**Task directions**
Output range, inclusive: from the line containing "delete | mobile" to the line containing "phone in red". Restate those lines from the data below word for word and only those.

**Data under study**
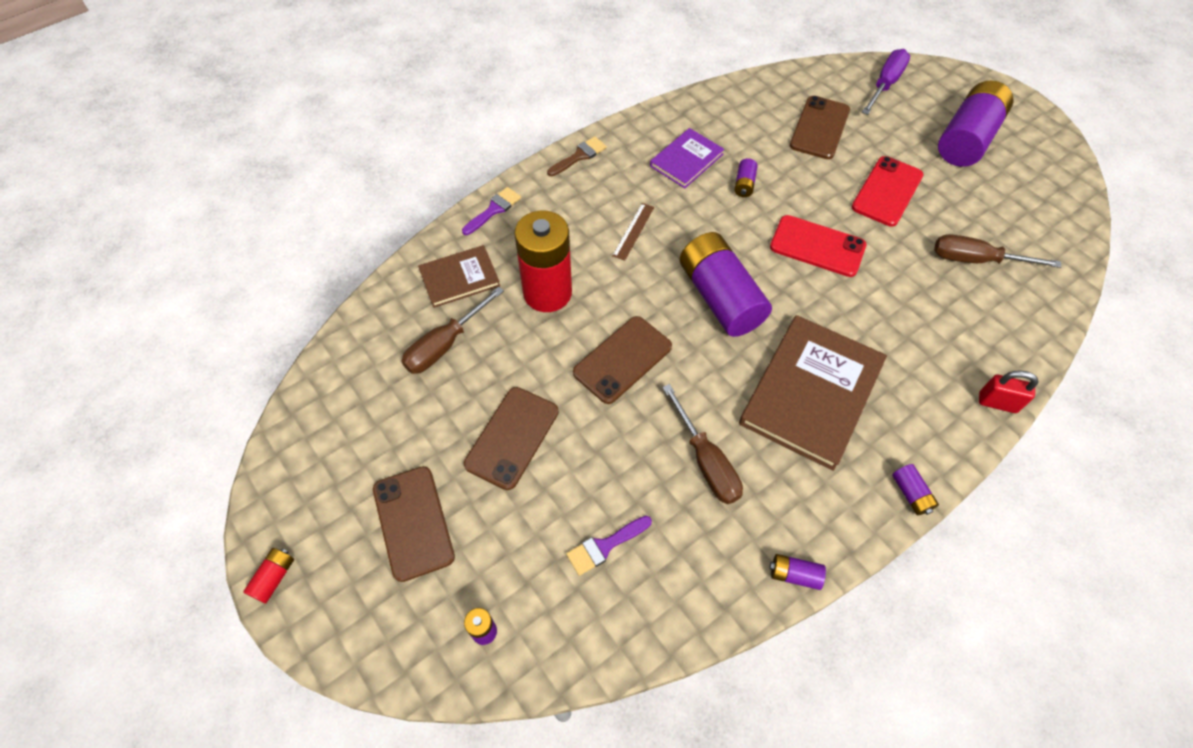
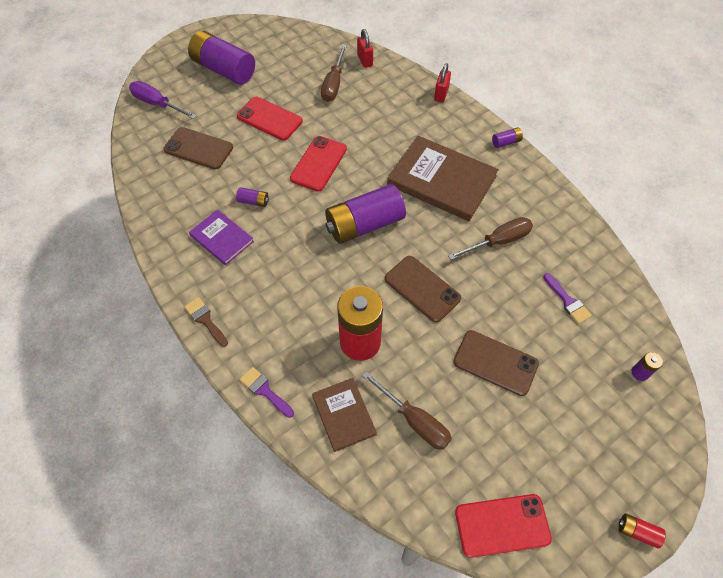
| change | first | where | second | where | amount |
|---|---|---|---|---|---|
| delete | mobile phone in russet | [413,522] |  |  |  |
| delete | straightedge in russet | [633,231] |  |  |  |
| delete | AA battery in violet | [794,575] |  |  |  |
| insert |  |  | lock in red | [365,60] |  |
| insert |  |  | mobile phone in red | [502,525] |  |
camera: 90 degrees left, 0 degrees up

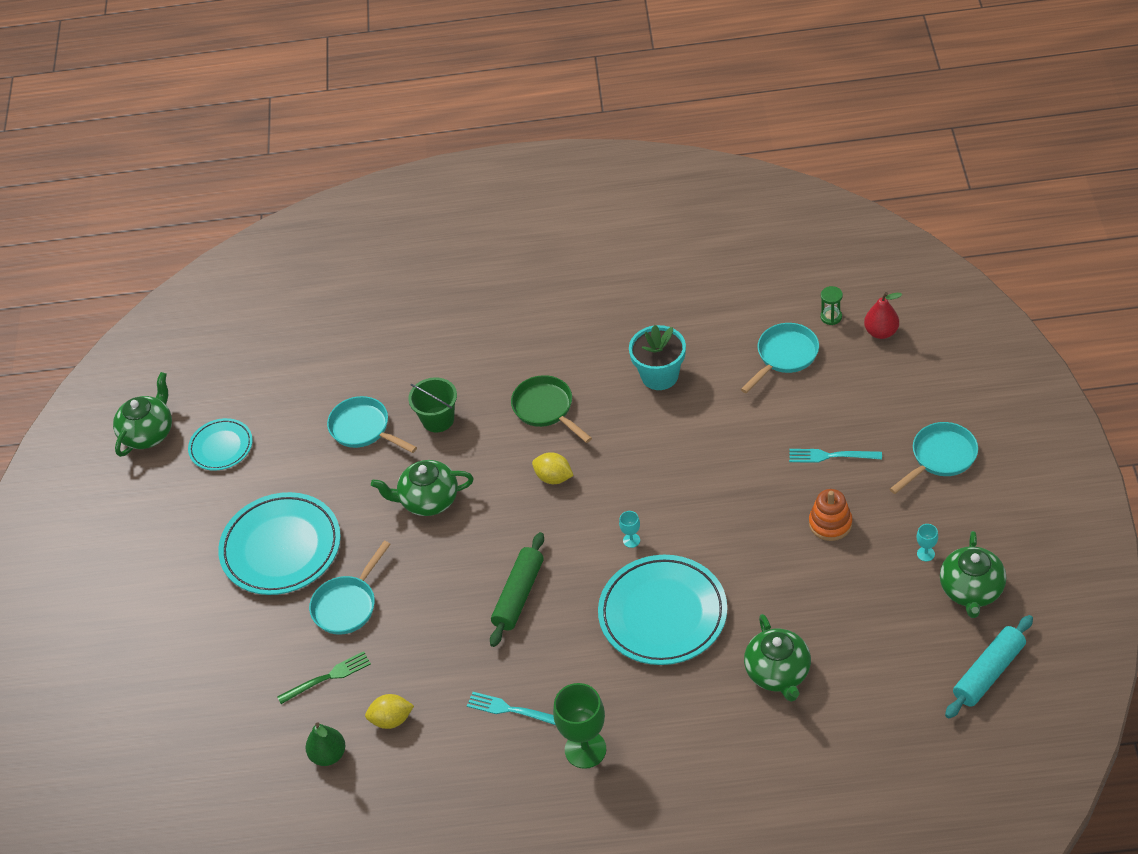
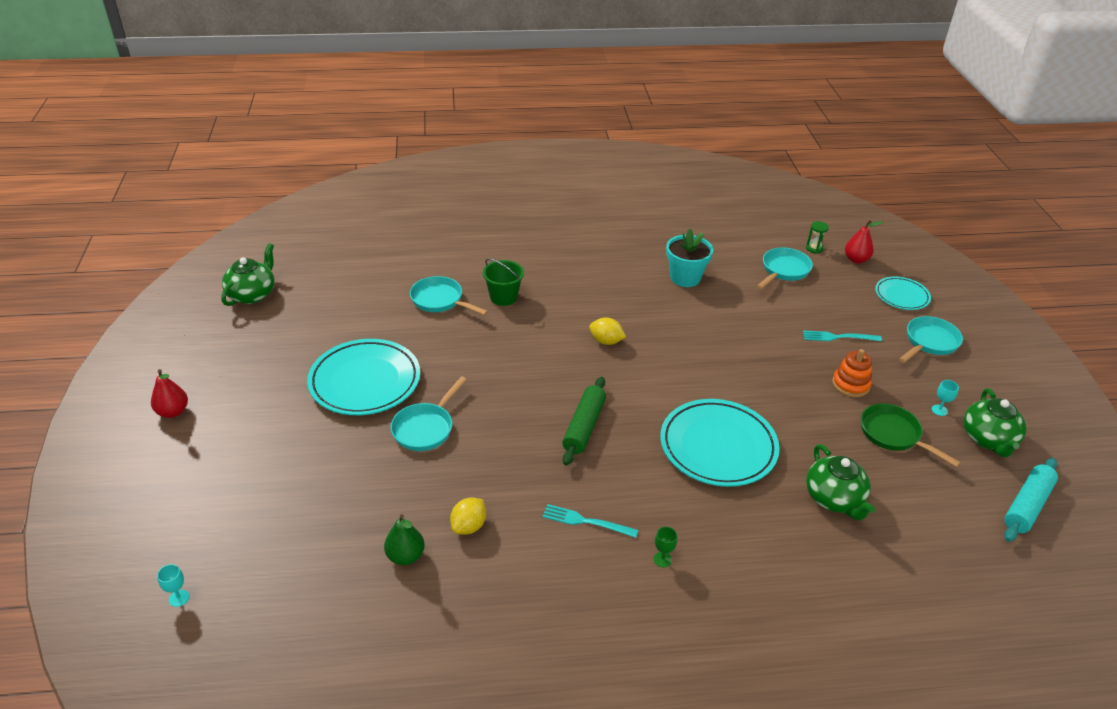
| change | first | where | second | where | amount |
|---|---|---|---|---|---|
| move | flat dish in teal | [221,447] |  | [901,296] |  |
| delete | dinner fork in leaf-green | [328,677] |  |  |  |
| rotate | citrus fruit in golden | [391,720] |  | [469,526] | 45 degrees counterclockwise |
| delete | china teapot in leaf-green | [428,500] |  |  |  |
| move | frying pan in leaf-green | [546,409] |  | [893,435] |  |
| resize | goblet in leaf-green | [585,749] |  | [662,559] | x0.45 |
| move | goblet in teal | [631,540] |  | [179,598] |  |
| insert |  |  | toy pear in red | [173,412] |  |
camera: 10 degrees left, 10 degrees down

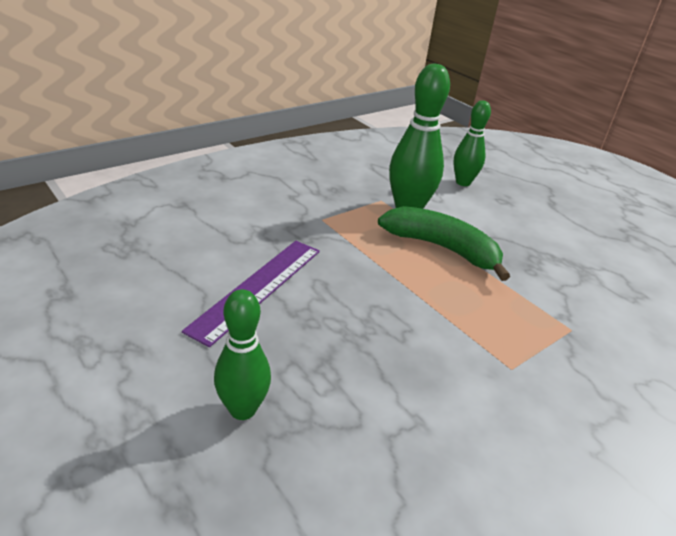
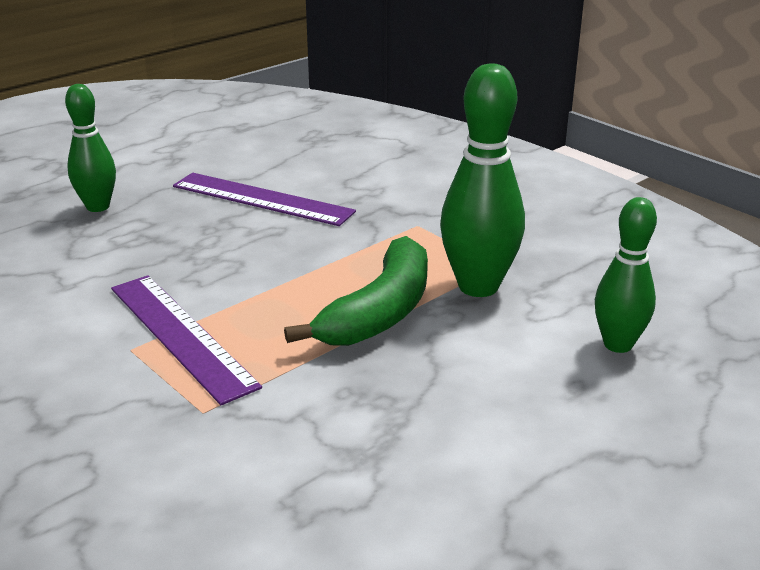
| change | first | where | second | where | amount |
|---|---|---|---|---|---|
| insert |  |  | straightedge in violet | [181,335] |  |
camera: 90 degrees right, 5 degrees down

**Output**
| delete | mobile phone in russet | [413,522] |  |  |  |
| delete | straightedge in russet | [633,231] |  |  |  |
| delete | AA battery in violet | [794,575] |  |  |  |
| insert |  |  | lock in red | [365,60] |  |
| insert |  |  | mobile phone in red | [502,525] |  |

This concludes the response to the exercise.